> _Work order_: Would you return each record that follows word for word, without its pictures?

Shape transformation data
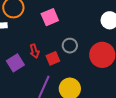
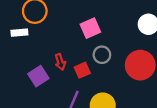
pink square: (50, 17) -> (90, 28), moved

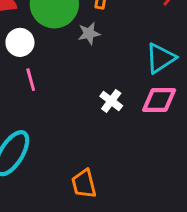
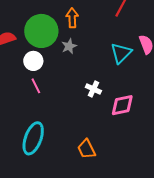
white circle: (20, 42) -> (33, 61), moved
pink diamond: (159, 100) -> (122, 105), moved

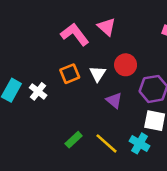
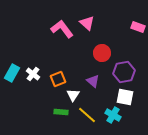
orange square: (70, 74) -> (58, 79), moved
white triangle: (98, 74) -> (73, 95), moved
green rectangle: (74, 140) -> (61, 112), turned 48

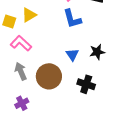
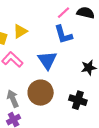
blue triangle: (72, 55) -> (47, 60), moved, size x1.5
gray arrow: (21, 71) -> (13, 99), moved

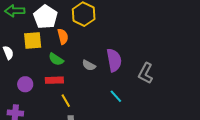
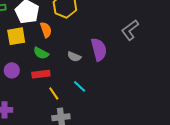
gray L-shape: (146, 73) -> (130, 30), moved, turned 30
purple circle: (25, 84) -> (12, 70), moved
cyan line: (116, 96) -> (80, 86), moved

> _Task solution_:
pink square: (50, 17) -> (90, 28), moved

white circle: (20, 42) -> (33, 61), moved
pink diamond: (159, 100) -> (122, 105), moved

orange square: (70, 74) -> (58, 79), moved
white triangle: (98, 74) -> (73, 95), moved
green rectangle: (74, 140) -> (61, 112), turned 48

blue triangle: (72, 55) -> (47, 60), moved, size x1.5
gray arrow: (21, 71) -> (13, 99), moved

gray L-shape: (146, 73) -> (130, 30), moved, turned 30
purple circle: (25, 84) -> (12, 70), moved
cyan line: (116, 96) -> (80, 86), moved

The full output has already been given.